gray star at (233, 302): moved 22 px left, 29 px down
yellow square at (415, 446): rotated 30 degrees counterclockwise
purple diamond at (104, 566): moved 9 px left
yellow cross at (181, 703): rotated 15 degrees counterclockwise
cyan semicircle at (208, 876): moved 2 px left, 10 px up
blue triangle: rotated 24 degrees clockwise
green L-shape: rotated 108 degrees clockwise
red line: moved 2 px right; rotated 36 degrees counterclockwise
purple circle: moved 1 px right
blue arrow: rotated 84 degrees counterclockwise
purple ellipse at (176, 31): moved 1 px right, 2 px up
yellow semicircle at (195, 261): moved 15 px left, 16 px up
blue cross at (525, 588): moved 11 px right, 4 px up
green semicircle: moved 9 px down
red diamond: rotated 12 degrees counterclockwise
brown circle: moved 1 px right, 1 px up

--

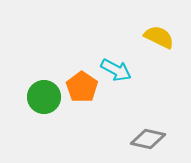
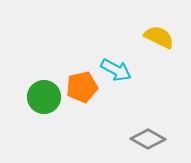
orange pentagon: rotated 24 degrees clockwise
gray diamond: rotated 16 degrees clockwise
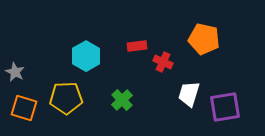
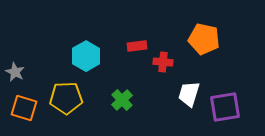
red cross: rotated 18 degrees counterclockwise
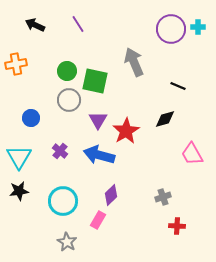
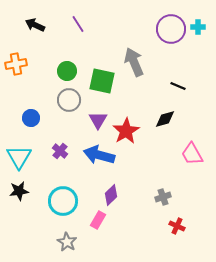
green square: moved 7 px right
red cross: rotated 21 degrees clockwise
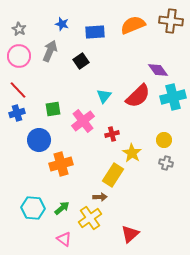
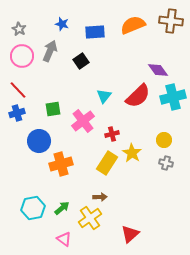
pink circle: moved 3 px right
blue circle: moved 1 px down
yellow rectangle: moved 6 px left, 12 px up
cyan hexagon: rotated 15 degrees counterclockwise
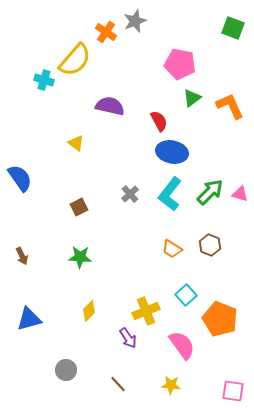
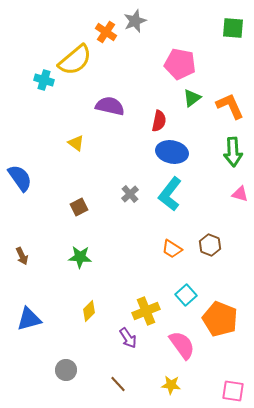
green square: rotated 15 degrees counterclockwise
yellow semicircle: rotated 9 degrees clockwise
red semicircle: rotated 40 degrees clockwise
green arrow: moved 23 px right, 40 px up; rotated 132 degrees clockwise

• PROBLEM REQUIREMENTS: Repeat, character for character, the lines of the material above from the line with "yellow semicircle: rotated" through the line with "green arrow: moved".

• RESULT OF THE EXERCISE:
yellow semicircle: rotated 9 degrees clockwise
red semicircle: rotated 40 degrees clockwise
green arrow: moved 23 px right, 40 px up; rotated 132 degrees clockwise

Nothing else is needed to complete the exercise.